[ASSIGNED TASK]: Report every line in the records below that holds the word "none".

[[ GIVEN RECORDS open ]]

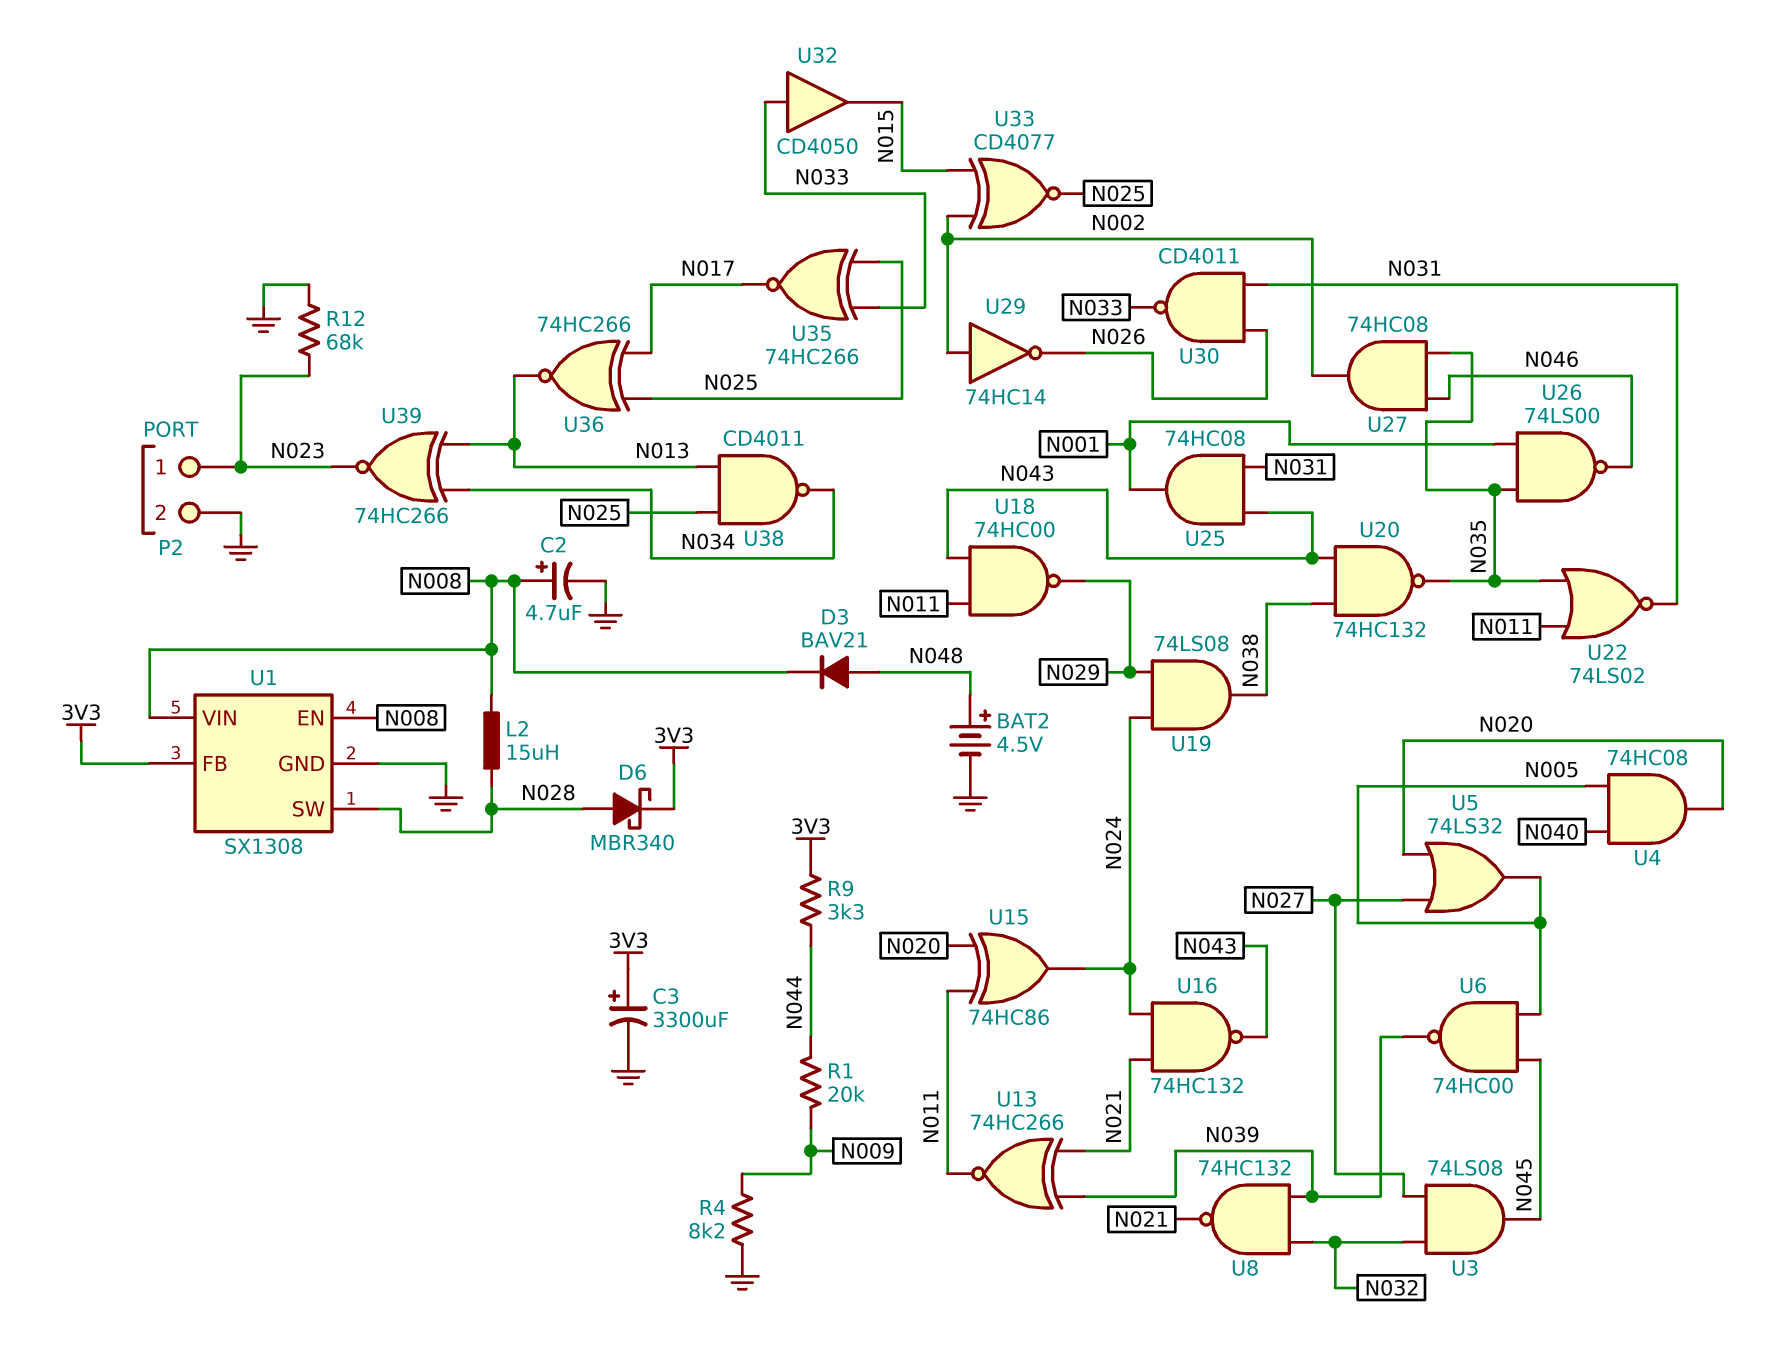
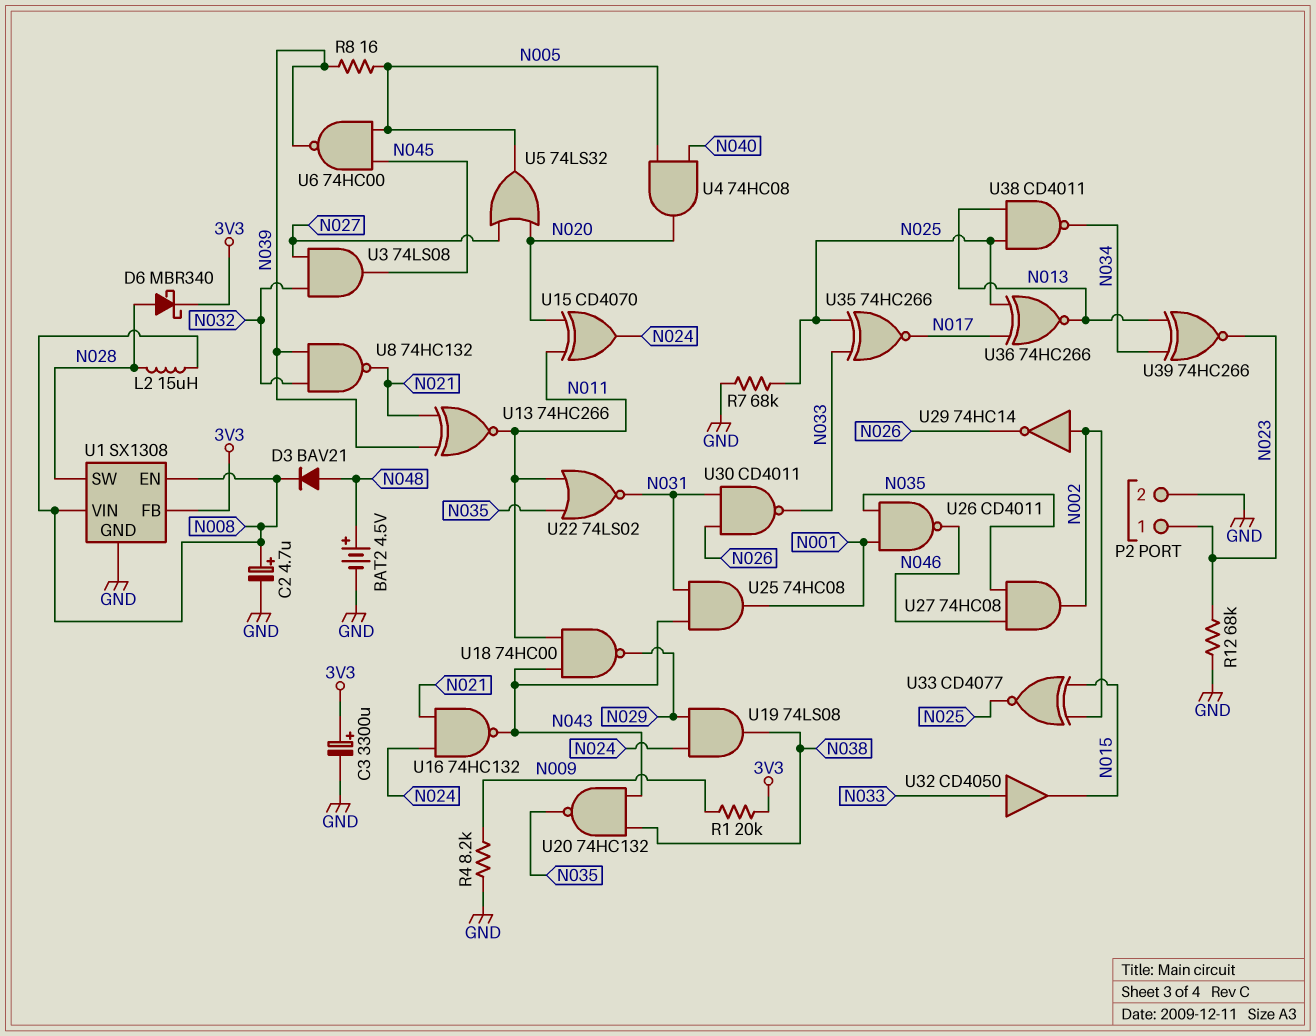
R1: 20k (N009, N044) -> 20k (3V3, N009)
R7: none -> 68k (GND, N025)
R8: none -> 16 (N005, N039)
R9: 3.3k (3V3, N044) -> none
U15: XOR 74HC86 (in N011, in N020, out N024) -> XOR CD4070 (in N011, in N020, out N024)
U26: NAND 74LS00 (in N001, in N035, out N046) -> NAND CD4011 (in N001, in N035, out N046)

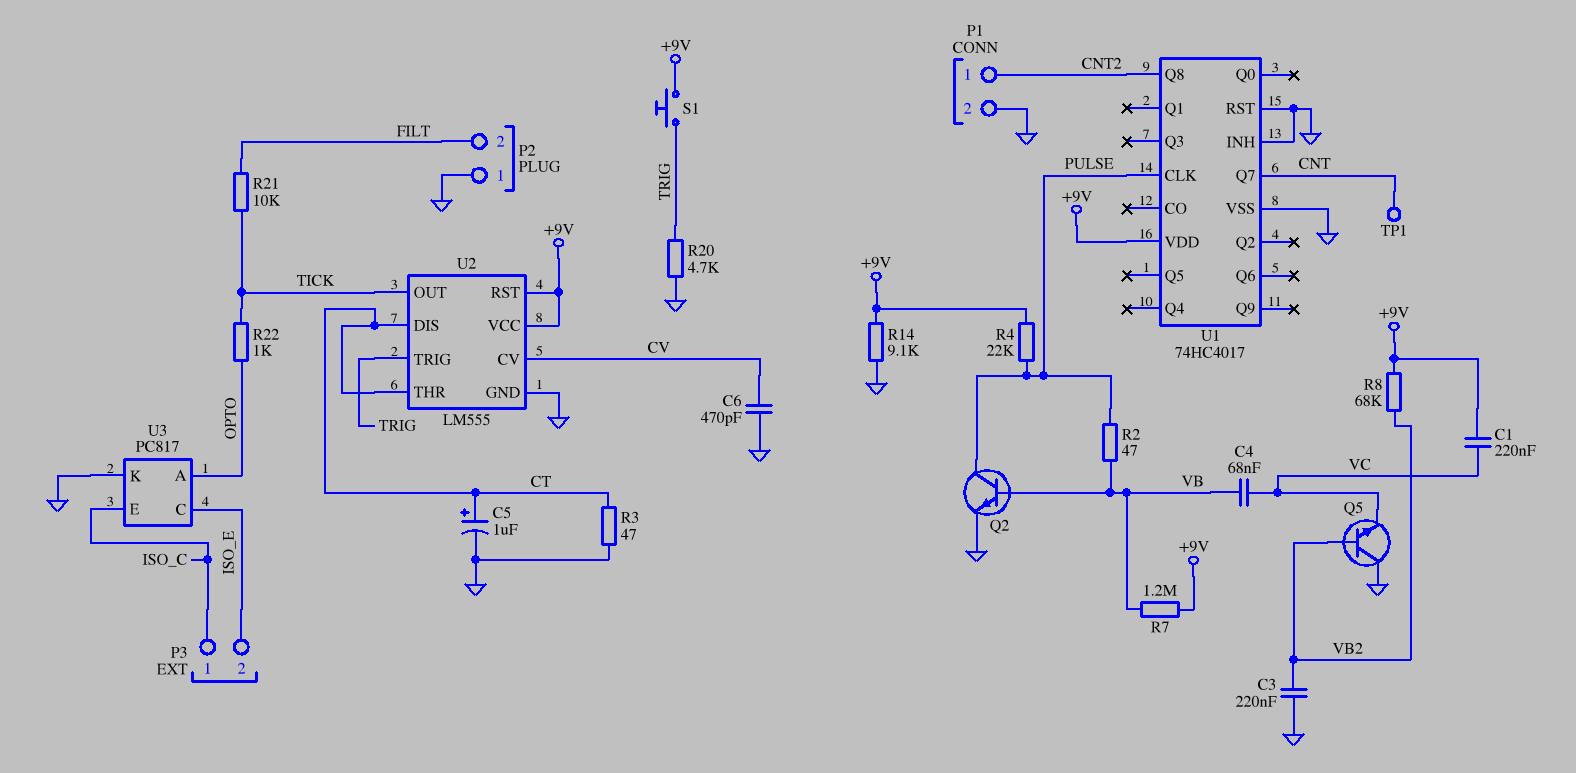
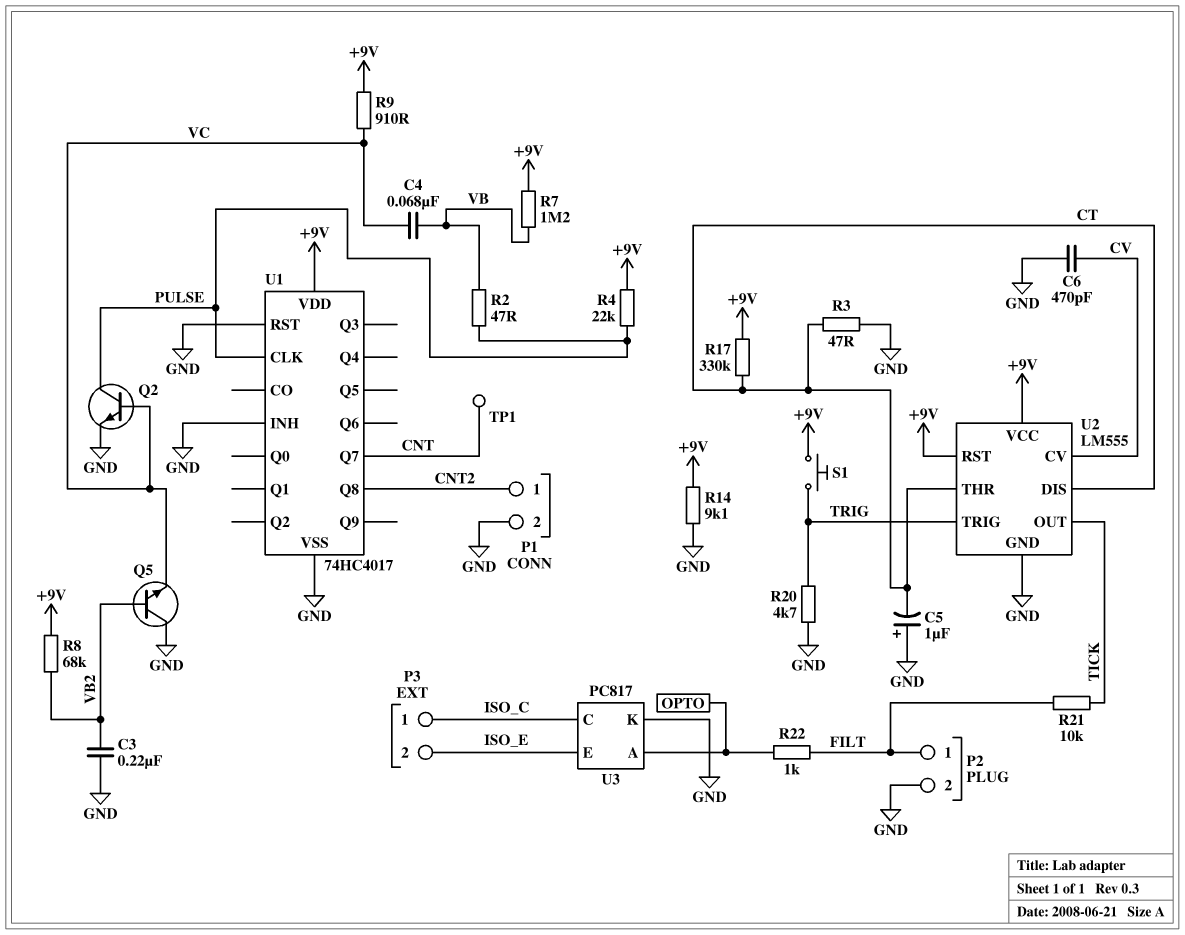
C1: 220nF (+9V, VC) -> none
C5: 1uF (plus CT, minus GND) -> 1uF (plus GND, minus CT)
P2 pin 1: GND -> FILT
P2 pin 2: FILT -> GND
Q2: NPN (B VB, C PULSE, E GND) -> NPN (B VC, C PULSE, E GND)
R9: none -> 910 (+9V, VC)
R17: none -> 330k (+9V, CT)
R22: 1k (OPTO, TICK) -> 1k (FILT, OPTO)
U3 pin C: ISO_E -> ISO_C
U3 pin E: ISO_C -> ISO_E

[[ GIVEN RECORDS closed ]]

[TASK OUTPUT]:
R7: none -> 68k (GND, N025)
R8: none -> 16 (N005, N039)
R9: 3.3k (3V3, N044) -> none
C1: 220nF (+9V, VC) -> none
R9: none -> 910 (+9V, VC)
R17: none -> 330k (+9V, CT)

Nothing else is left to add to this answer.